Image comparison data
******************************

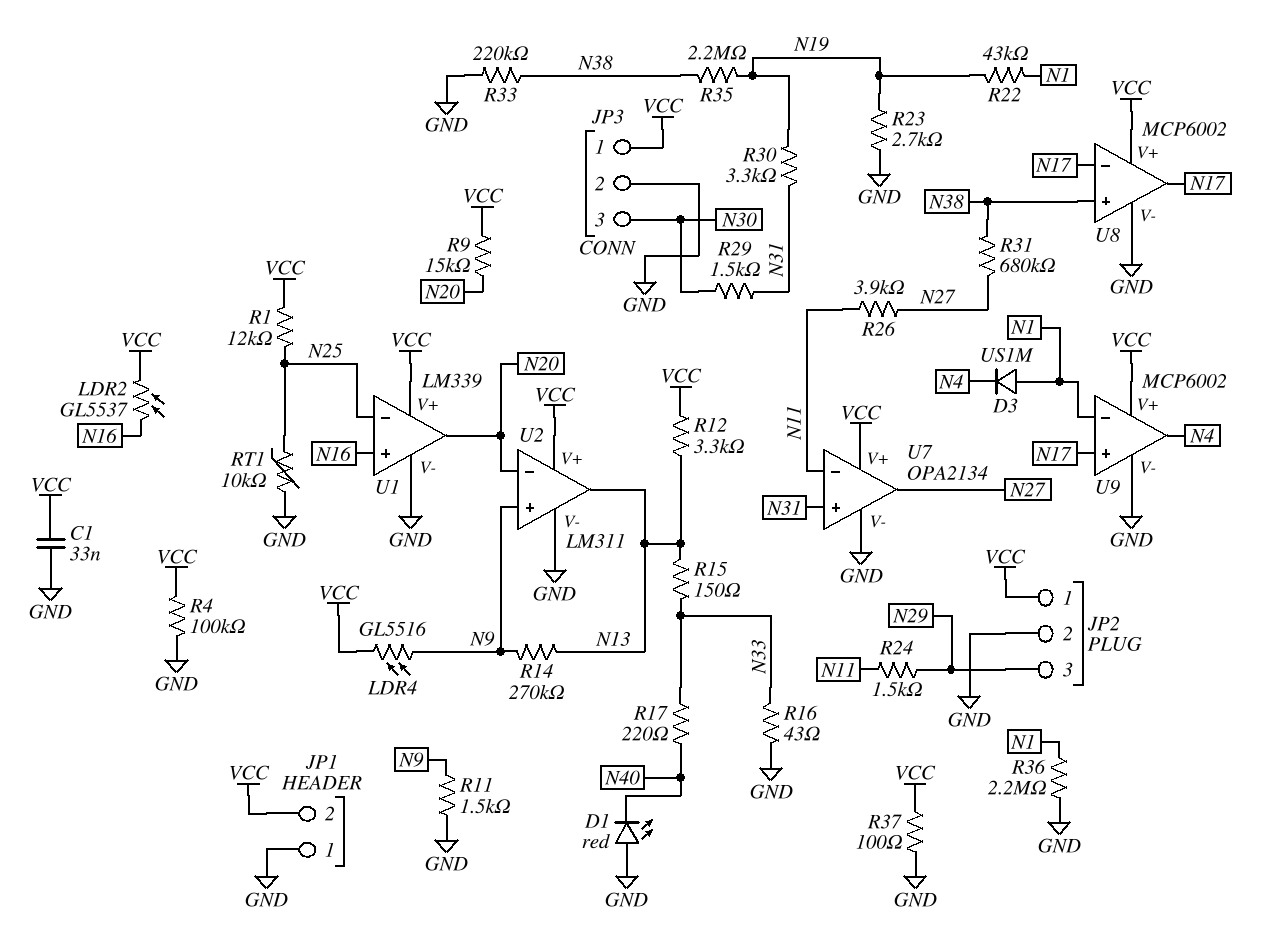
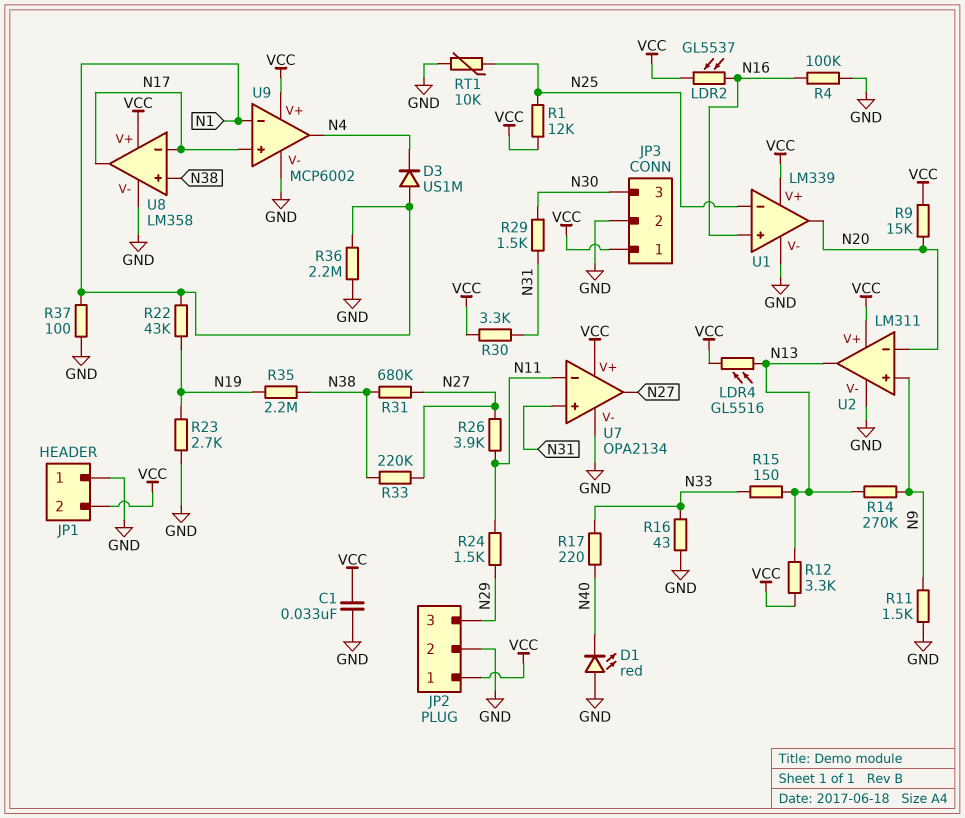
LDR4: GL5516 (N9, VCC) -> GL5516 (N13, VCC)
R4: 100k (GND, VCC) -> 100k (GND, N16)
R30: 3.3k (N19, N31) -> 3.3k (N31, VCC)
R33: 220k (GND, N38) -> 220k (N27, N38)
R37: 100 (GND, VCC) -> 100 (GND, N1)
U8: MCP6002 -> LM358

******************************

* WHAT YOU WILL DO:
Produce an exact copy of every line above, with the images left out.

* TASK ANSWER:
LDR4: GL5516 (N9, VCC) -> GL5516 (N13, VCC)
R4: 100k (GND, VCC) -> 100k (GND, N16)
R30: 3.3k (N19, N31) -> 3.3k (N31, VCC)
R33: 220k (GND, N38) -> 220k (N27, N38)
R37: 100 (GND, VCC) -> 100 (GND, N1)
U8: MCP6002 -> LM358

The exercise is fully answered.